▶ [TASK OBJECTIVE] All lines containing the string "brick" must be copied from the entries.

(Before-and-after scene images)
___

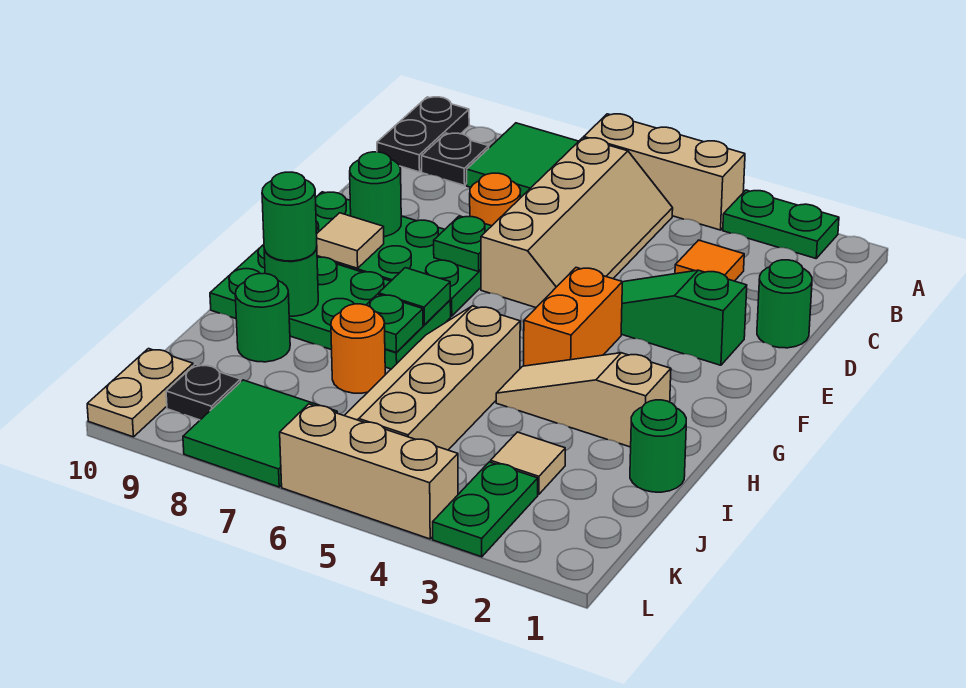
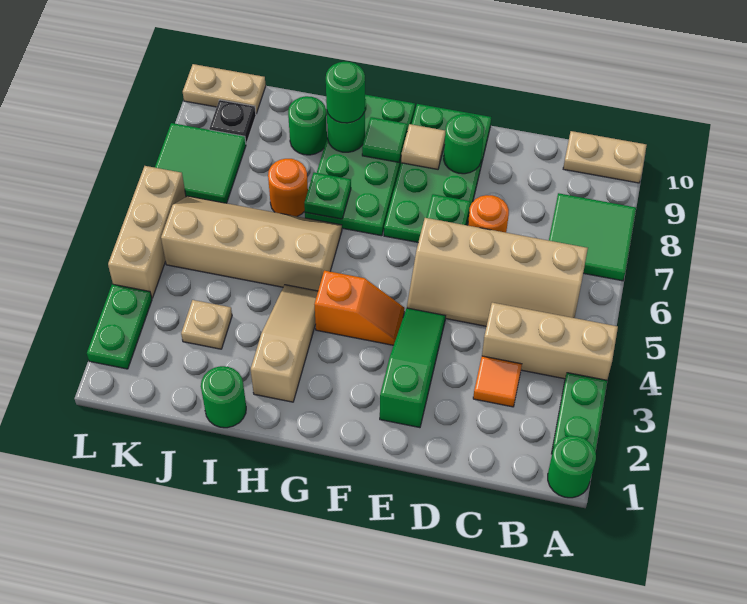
tan brick A4:A6 level 1 -> tan brick A4:C4 level 1
black plate A10:B10 level 1 -> tan plate A10:B10 level 1
black plate B9 level 1 -> none
green round brick D1 level 1 -> green round brick A1 level 1
orange brick F4:G4 level 1 -> orange slope F4:G4 level 1 top G
green tile G7 level 2 -> green tile G9 level 2
tan tile J3 level 1 -> tan plate J3 level 1
green plate K3:L3 level 1 -> green plate L2:L3 level 1

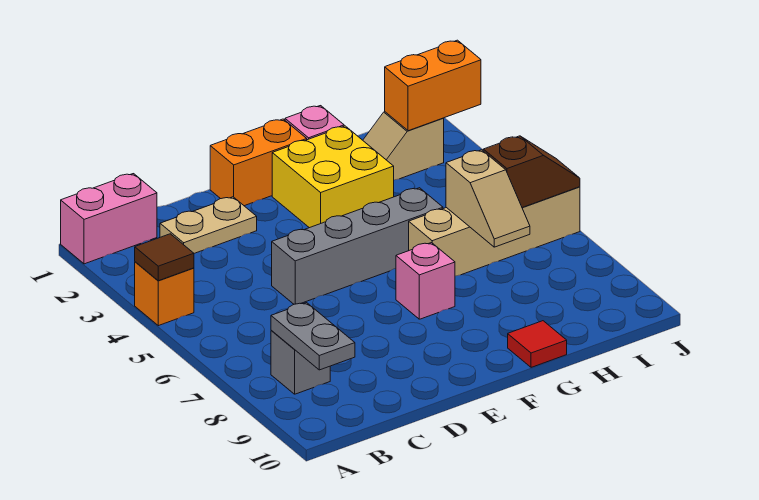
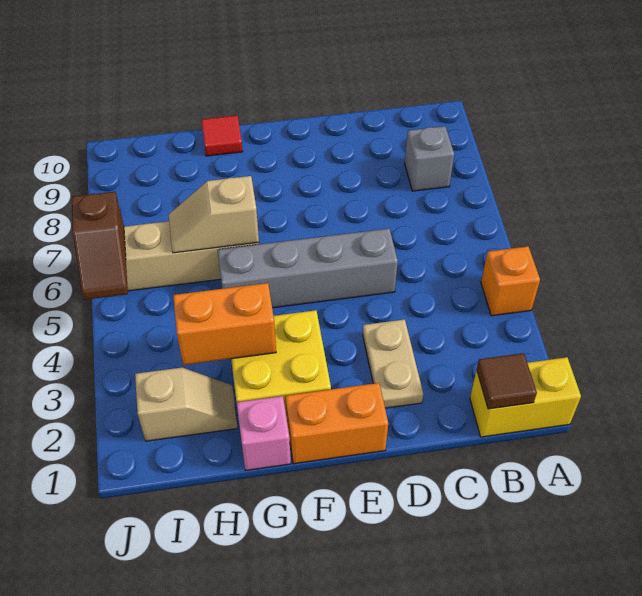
pink brick A1:B1 level 1 -> yellow brick A1:B1 level 1
brown tile A4 level 2 -> brown tile B1 level 2
grey plate B8:B9 level 2 -> none
tan plate C2:D2 level 1 -> tan plate D2:D3 level 1
pink brick F7 level 1 -> none
tan slope H6:H7 level 2 top 6 -> tan slope G6:H6 level 2 top G
orange brick I2:J2 level 2 -> orange brick G3:H3 level 2
brown slope I6:J6 level 2 top I -> brown slope J5:J6 level 2 top 6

___

▶ [ANSWER TO THE EXERCISE]
tan brick A4:A6 level 1 -> tan brick A4:C4 level 1
green round brick D1 level 1 -> green round brick A1 level 1
orange brick F4:G4 level 1 -> orange slope F4:G4 level 1 top G
pink brick A1:B1 level 1 -> yellow brick A1:B1 level 1
pink brick F7 level 1 -> none
orange brick I2:J2 level 2 -> orange brick G3:H3 level 2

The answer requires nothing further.